(Stored records)
= = =

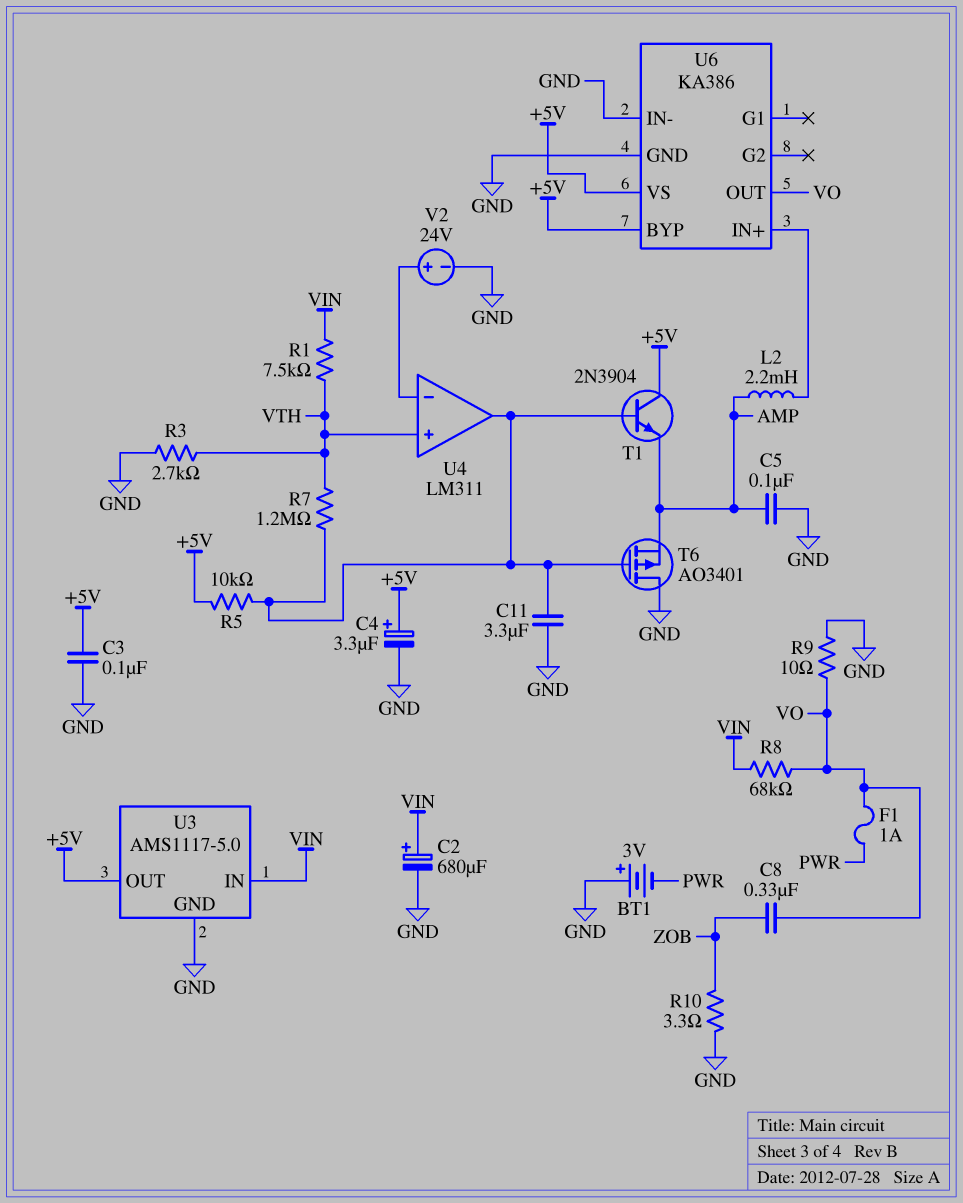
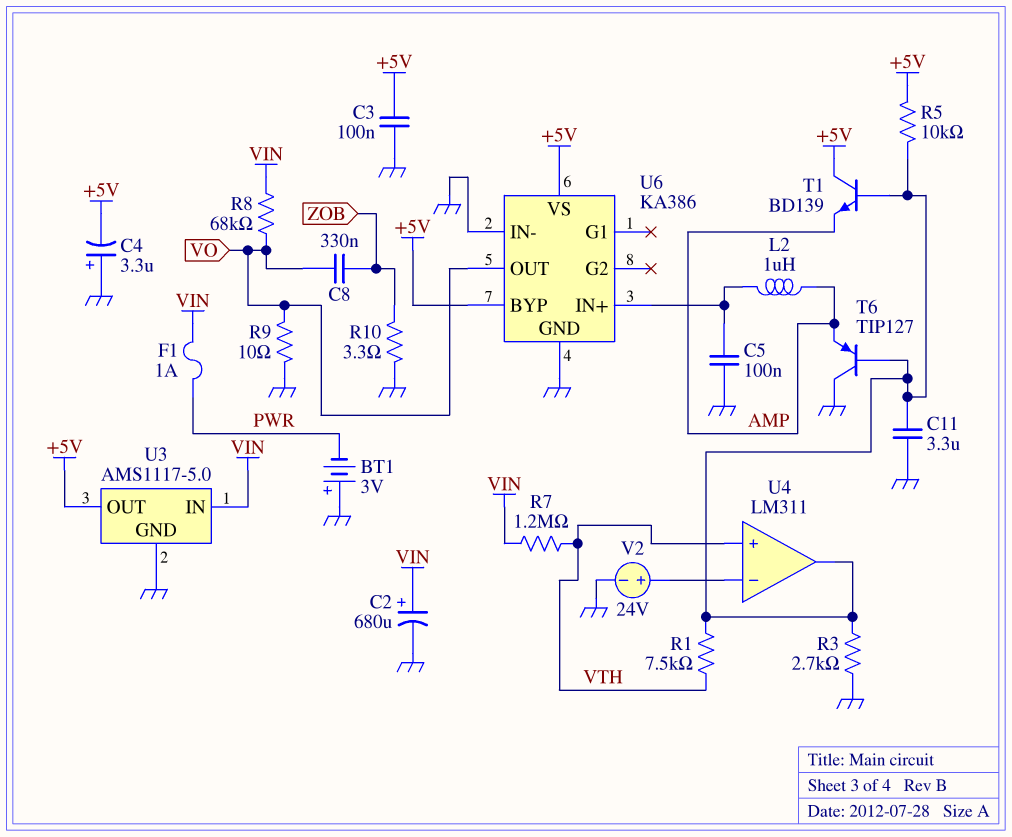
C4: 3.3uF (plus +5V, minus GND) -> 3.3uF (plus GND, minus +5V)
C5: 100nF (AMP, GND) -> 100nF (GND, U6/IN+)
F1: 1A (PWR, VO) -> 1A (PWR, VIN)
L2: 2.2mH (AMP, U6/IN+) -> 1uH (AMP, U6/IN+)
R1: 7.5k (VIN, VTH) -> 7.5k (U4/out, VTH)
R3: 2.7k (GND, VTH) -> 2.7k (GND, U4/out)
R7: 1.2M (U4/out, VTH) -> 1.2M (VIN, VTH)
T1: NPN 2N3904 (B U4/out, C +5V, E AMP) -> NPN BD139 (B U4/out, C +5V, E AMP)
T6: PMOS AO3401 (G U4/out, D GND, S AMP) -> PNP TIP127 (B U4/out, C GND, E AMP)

= = =

### Problem
Repeat, with no pictures, every line from the top of the entries above through the line that has "T1: NPN 2N3904", keeping each one exact.

### Exercise answer
C4: 3.3uF (plus +5V, minus GND) -> 3.3uF (plus GND, minus +5V)
C5: 100nF (AMP, GND) -> 100nF (GND, U6/IN+)
F1: 1A (PWR, VO) -> 1A (PWR, VIN)
L2: 2.2mH (AMP, U6/IN+) -> 1uH (AMP, U6/IN+)
R1: 7.5k (VIN, VTH) -> 7.5k (U4/out, VTH)
R3: 2.7k (GND, VTH) -> 2.7k (GND, U4/out)
R7: 1.2M (U4/out, VTH) -> 1.2M (VIN, VTH)
T1: NPN 2N3904 (B U4/out, C +5V, E AMP) -> NPN BD139 (B U4/out, C +5V, E AMP)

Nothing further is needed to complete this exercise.